* [Task description] How many lines in the data below contain the word "pink"? State only the number.

* [Recorded information]
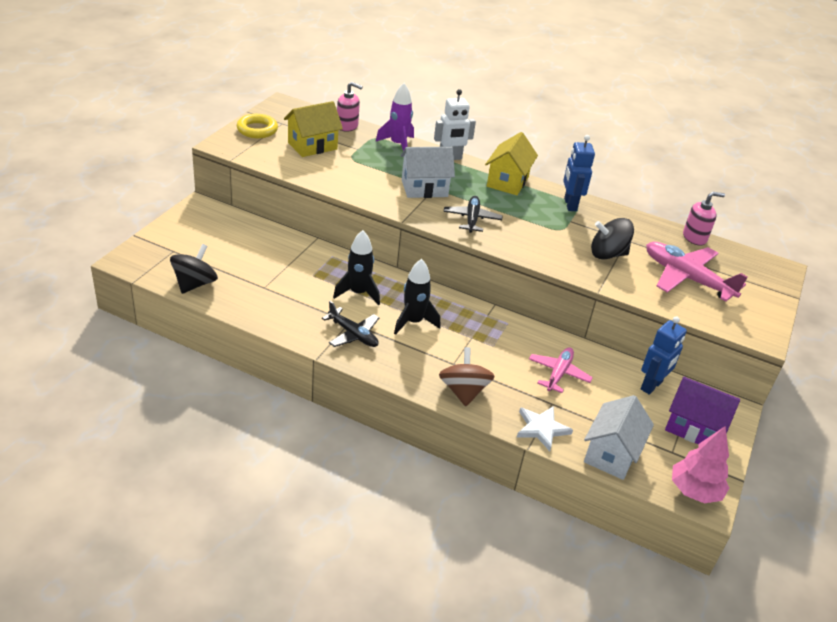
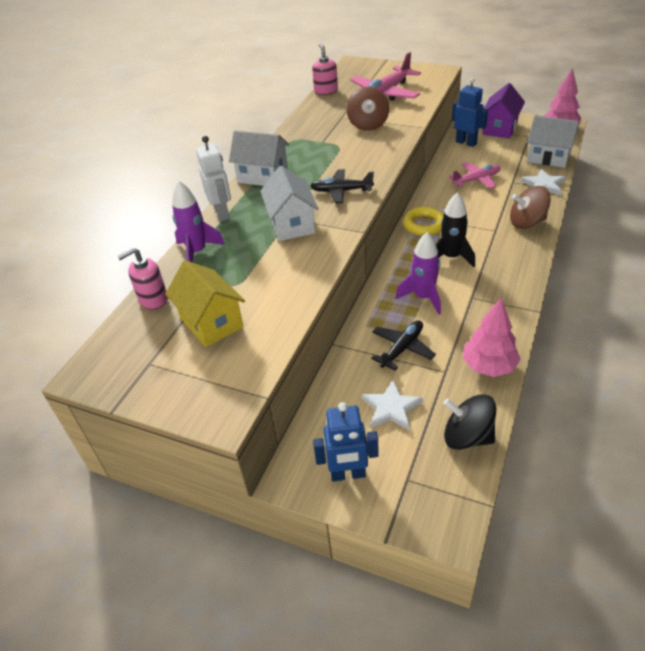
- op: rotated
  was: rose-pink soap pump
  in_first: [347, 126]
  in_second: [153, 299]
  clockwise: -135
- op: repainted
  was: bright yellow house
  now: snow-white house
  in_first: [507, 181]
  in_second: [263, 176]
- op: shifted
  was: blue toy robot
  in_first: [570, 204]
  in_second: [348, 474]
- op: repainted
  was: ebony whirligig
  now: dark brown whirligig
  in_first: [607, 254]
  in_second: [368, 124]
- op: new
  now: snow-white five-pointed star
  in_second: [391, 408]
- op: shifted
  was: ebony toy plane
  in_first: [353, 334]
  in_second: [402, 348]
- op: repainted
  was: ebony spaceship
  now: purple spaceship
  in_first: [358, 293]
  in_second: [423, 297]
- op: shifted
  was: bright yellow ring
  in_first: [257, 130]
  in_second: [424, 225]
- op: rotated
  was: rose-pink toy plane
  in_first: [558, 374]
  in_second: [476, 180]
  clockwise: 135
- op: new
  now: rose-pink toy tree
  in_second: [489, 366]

* [Answer section] 3